__What you need to do__: Copy every entry precisely.

───── Record extracts

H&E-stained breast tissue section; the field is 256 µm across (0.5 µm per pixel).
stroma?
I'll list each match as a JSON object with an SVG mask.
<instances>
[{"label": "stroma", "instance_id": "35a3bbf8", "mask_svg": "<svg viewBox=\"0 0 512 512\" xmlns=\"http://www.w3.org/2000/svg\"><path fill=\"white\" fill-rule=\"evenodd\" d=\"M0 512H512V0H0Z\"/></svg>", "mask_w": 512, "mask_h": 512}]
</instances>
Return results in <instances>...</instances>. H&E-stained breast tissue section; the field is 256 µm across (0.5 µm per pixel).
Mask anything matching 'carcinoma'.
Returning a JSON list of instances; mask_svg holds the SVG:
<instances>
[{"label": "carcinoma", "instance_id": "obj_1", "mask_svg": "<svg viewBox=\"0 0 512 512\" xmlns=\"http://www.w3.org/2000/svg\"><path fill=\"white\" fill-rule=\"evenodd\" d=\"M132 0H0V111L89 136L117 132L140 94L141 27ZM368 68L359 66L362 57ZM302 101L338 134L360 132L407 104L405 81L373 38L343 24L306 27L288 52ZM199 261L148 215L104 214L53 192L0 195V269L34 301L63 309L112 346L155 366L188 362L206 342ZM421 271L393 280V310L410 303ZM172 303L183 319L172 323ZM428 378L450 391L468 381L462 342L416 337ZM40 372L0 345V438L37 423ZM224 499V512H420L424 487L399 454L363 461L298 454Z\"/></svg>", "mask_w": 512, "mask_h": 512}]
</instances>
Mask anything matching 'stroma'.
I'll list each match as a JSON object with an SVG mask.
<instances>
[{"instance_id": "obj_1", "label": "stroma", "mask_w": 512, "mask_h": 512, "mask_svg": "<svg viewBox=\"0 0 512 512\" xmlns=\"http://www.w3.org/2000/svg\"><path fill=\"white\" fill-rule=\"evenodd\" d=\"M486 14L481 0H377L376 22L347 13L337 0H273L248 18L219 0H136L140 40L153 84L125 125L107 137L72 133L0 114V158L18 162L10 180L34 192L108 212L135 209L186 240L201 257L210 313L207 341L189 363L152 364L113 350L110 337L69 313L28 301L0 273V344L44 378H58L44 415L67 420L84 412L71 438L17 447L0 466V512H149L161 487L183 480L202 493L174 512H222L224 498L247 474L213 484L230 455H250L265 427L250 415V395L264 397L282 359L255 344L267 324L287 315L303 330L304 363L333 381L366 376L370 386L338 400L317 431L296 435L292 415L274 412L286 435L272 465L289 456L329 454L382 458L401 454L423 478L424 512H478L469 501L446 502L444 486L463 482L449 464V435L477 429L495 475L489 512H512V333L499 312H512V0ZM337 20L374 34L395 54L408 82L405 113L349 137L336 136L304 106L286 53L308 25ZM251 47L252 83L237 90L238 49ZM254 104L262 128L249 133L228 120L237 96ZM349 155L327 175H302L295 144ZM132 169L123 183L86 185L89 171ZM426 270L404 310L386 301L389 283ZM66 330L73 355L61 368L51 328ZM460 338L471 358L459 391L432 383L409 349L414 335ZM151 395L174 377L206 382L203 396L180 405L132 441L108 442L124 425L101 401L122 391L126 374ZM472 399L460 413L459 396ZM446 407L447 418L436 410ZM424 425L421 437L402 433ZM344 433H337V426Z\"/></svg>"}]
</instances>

──────────

__Task solution__:
H&E-stained breast tissue section; the field is 256 µm across (0.5 µm per pixel).
stroma?
I'll list each match as a JSON object with an SVG mask.
<instances>
[{"label": "stroma", "instance_id": "35a3bbf8", "mask_svg": "<svg viewBox=\"0 0 512 512\" xmlns=\"http://www.w3.org/2000/svg\"><path fill=\"white\" fill-rule=\"evenodd\" d=\"M0 512H512V0H0Z\"/></svg>", "mask_w": 512, "mask_h": 512}]
</instances>
Return results in <instances>...</instances>. H&E-stained breast tissue section; the field is 256 µm across (0.5 µm per pixel).
Mask anything matching 'carcinoma'.
Returning a JSON list of instances; mask_svg holds the SVG:
<instances>
[{"label": "carcinoma", "instance_id": "obj_1", "mask_svg": "<svg viewBox=\"0 0 512 512\" xmlns=\"http://www.w3.org/2000/svg\"><path fill=\"white\" fill-rule=\"evenodd\" d=\"M132 0H0V111L89 136L117 132L140 94L141 27ZM368 68L359 66L362 57ZM302 101L338 134L360 132L407 104L405 81L373 38L343 24L306 27L288 52ZM199 261L148 215L104 214L53 192L0 195V269L34 301L63 309L112 346L155 366L188 362L206 342ZM421 271L393 280V310L410 303ZM172 303L183 319L172 323ZM428 378L450 391L468 381L462 342L416 337ZM40 372L0 345V438L37 423ZM224 499V512H420L424 487L399 454L363 461L298 454Z\"/></svg>", "mask_w": 512, "mask_h": 512}]
</instances>
Mask anything matching 'stroma'.
I'll list each match as a JSON object with an SVG mask.
<instances>
[{"instance_id": "obj_1", "label": "stroma", "mask_w": 512, "mask_h": 512, "mask_svg": "<svg viewBox=\"0 0 512 512\" xmlns=\"http://www.w3.org/2000/svg\"><path fill=\"white\" fill-rule=\"evenodd\" d=\"M486 14L481 0H377L376 22L347 13L337 0H273L248 18L219 0H136L140 40L153 84L125 125L107 137L72 133L0 114V158L18 162L10 180L34 192L108 212L135 209L186 240L201 257L210 313L207 341L189 363L152 364L113 350L110 337L69 313L28 301L0 273V344L44 378H58L44 415L67 420L84 412L71 438L17 447L0 466V512H149L161 487L183 480L202 493L174 512H222L224 498L247 474L213 484L230 455H250L265 427L250 415V395L264 397L282 359L255 344L267 324L287 315L303 330L304 363L333 381L366 376L370 386L338 400L317 431L296 435L292 415L274 412L286 435L272 465L289 456L329 454L382 458L401 454L423 478L424 512H478L469 501L446 502L444 486L463 482L449 464V435L477 429L495 475L489 512H512V333L499 312H512V0ZM337 20L374 34L395 54L408 82L405 113L349 137L336 136L304 106L286 53L308 25ZM251 47L252 83L237 90L238 49ZM254 104L262 128L249 133L228 120L237 96ZM349 155L327 175H302L295 144ZM132 169L123 183L86 185L89 171ZM426 270L404 310L386 301L389 283ZM66 330L73 355L61 368L51 328ZM460 338L471 358L459 391L432 383L409 349L414 335ZM151 395L174 377L206 382L203 396L180 405L132 441L108 442L124 425L101 401L122 391L126 374ZM472 399L460 413L459 396ZM446 407L447 418L436 410ZM424 425L421 437L402 433ZM344 433H337V426Z\"/></svg>"}]
</instances>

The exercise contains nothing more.